Say, as a bare number, how many lines of the listing hold "Schuh".

> **PROVIDED MATERIAL**:
▶

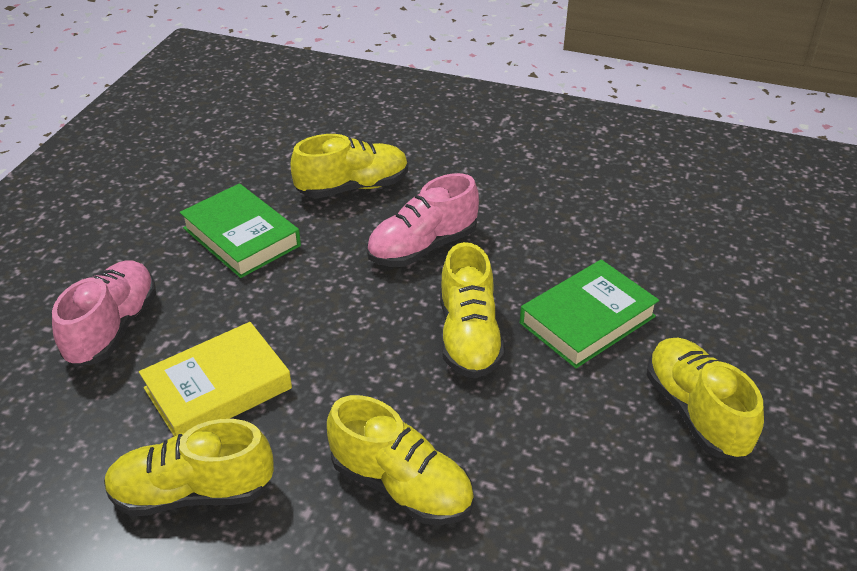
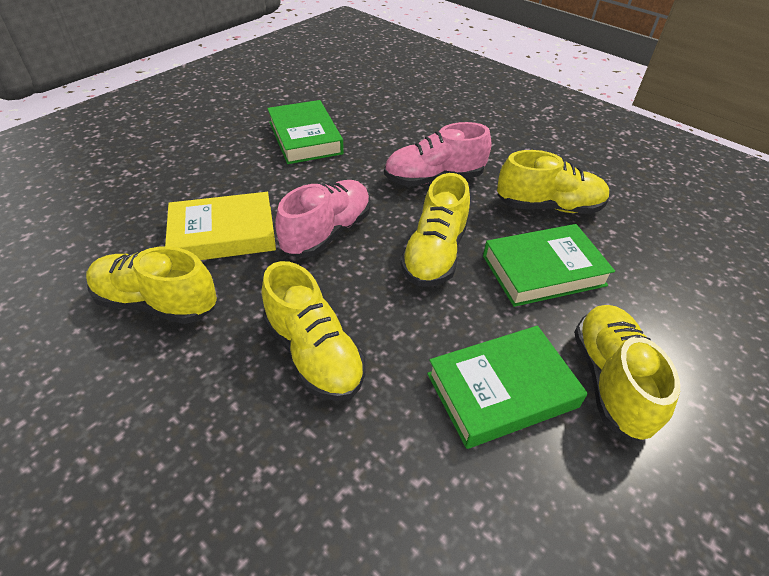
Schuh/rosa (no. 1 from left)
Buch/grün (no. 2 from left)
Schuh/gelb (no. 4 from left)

◀

> **SOLUTION FOR THIS TASK**: 2